(Before-and-after scene images)
::::

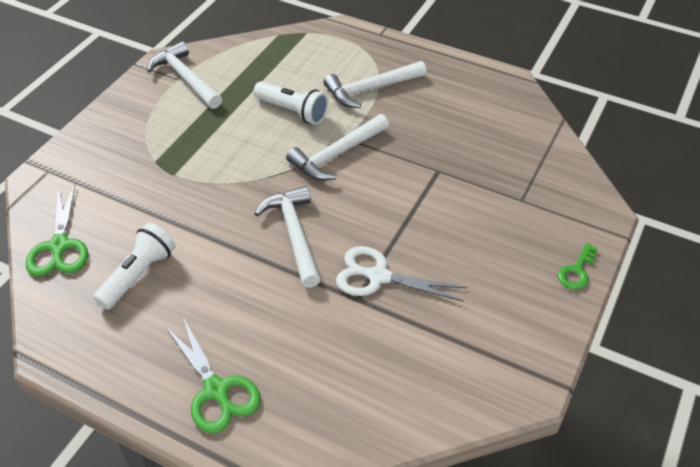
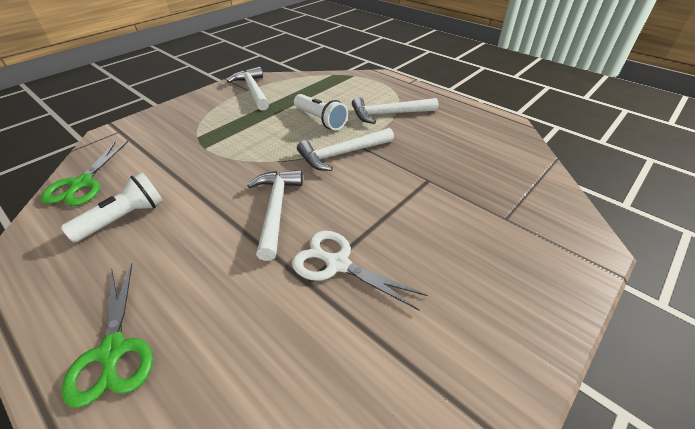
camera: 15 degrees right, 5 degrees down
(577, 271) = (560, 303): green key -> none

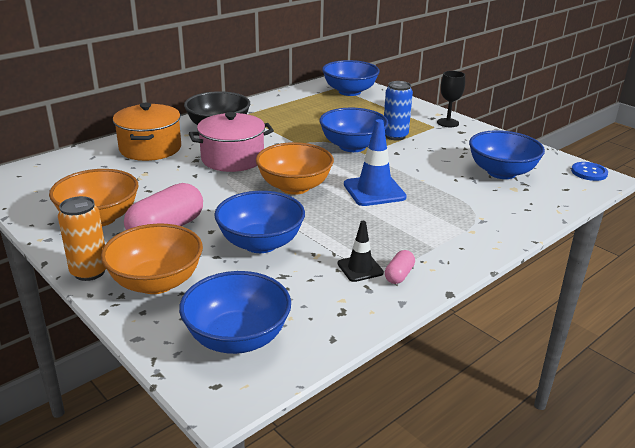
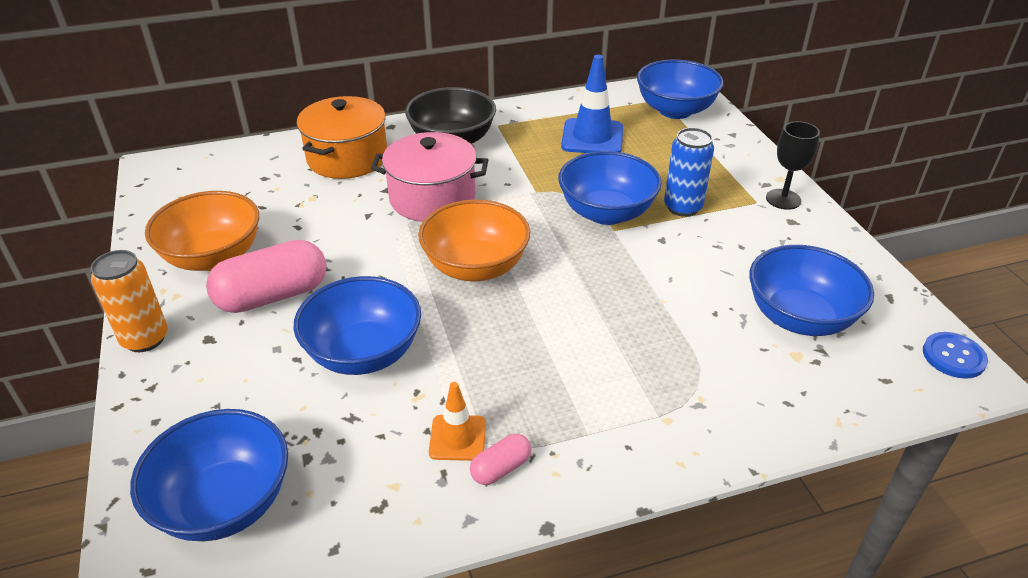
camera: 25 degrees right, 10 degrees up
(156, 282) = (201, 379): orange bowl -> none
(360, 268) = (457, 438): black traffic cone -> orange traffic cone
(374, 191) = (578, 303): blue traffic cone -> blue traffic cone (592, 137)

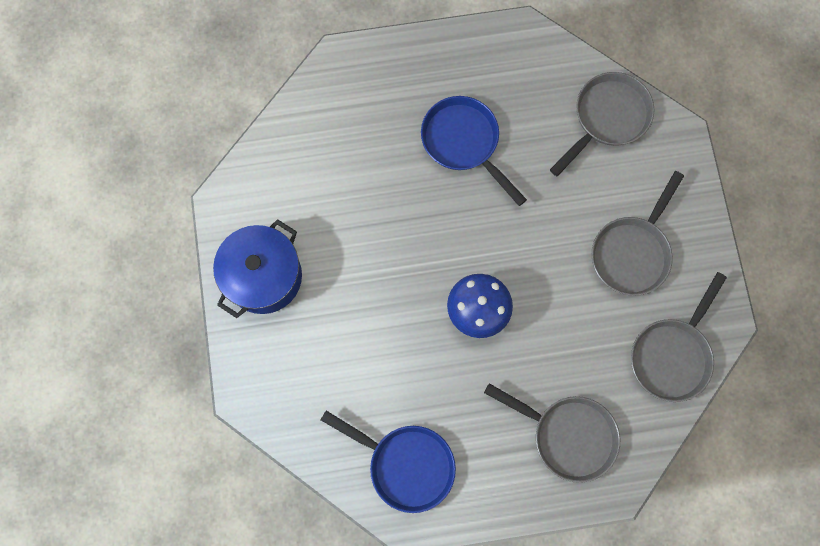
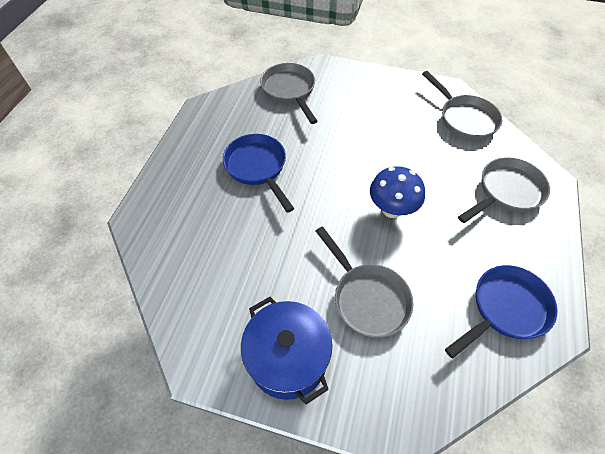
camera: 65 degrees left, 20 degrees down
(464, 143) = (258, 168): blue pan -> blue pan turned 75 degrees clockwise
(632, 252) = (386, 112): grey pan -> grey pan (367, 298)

::::

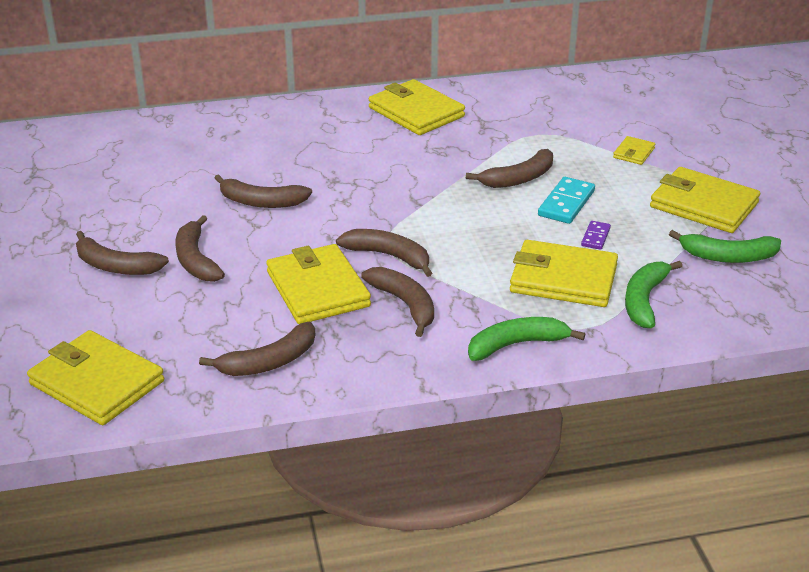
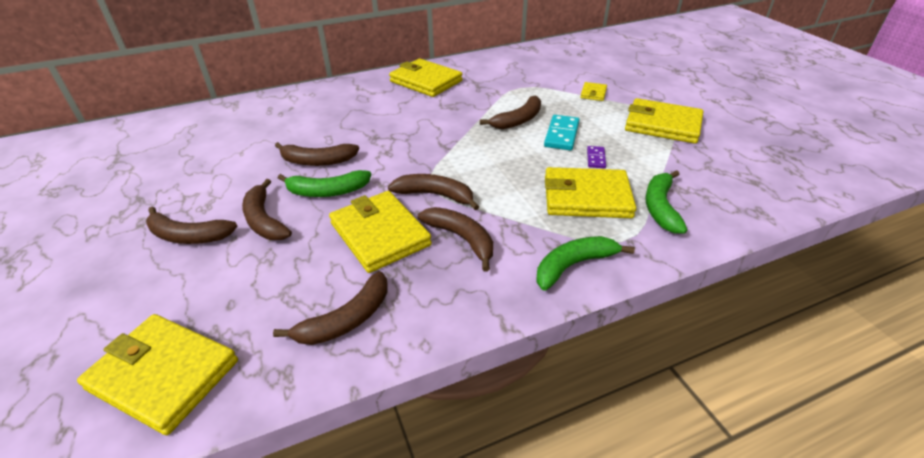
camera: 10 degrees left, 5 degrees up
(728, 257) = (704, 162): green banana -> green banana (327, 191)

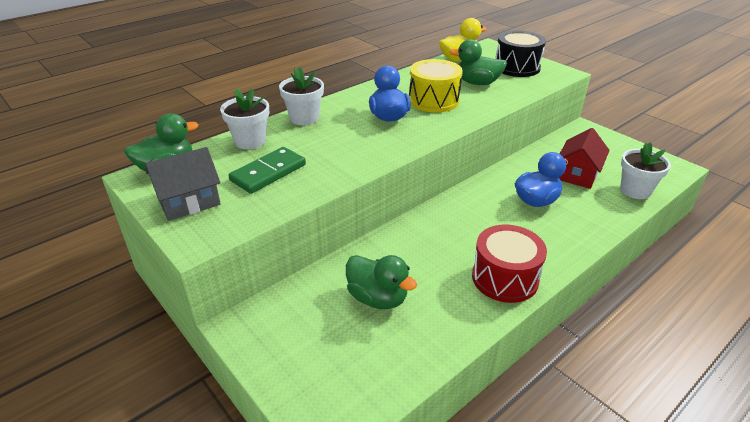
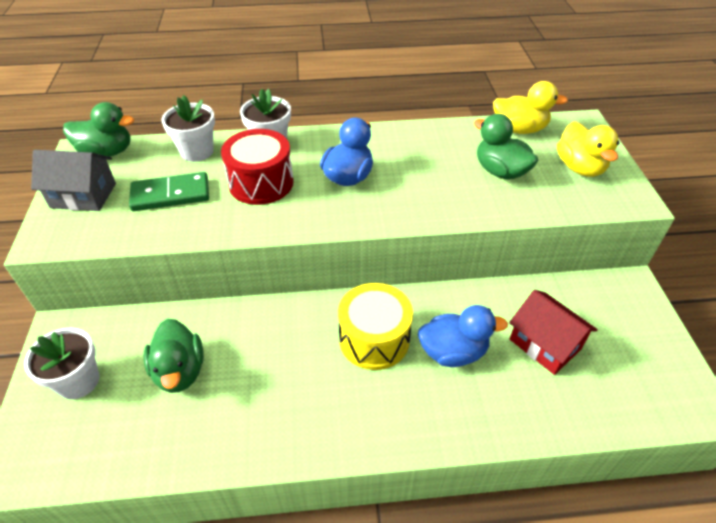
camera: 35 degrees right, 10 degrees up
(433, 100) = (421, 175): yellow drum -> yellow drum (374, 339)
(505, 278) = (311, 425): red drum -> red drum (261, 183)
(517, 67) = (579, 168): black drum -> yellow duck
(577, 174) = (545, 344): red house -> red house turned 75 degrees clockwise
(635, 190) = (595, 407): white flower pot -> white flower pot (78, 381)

::::

WORK TASK - Copy nothing but the lines above from the one with "(728, 257) = (704, 162): green" to the one with "(635, 190) = (595, 407): white", inclusive, word for word. Leave every picture out.

SOLUTION FOR THIS EXERCISE -
(728, 257) = (704, 162): green banana -> green banana (327, 191)

camera: 35 degrees right, 10 degrees up
(433, 100) = (421, 175): yellow drum -> yellow drum (374, 339)
(505, 278) = (311, 425): red drum -> red drum (261, 183)
(517, 67) = (579, 168): black drum -> yellow duck
(577, 174) = (545, 344): red house -> red house turned 75 degrees clockwise
(635, 190) = (595, 407): white flower pot -> white flower pot (78, 381)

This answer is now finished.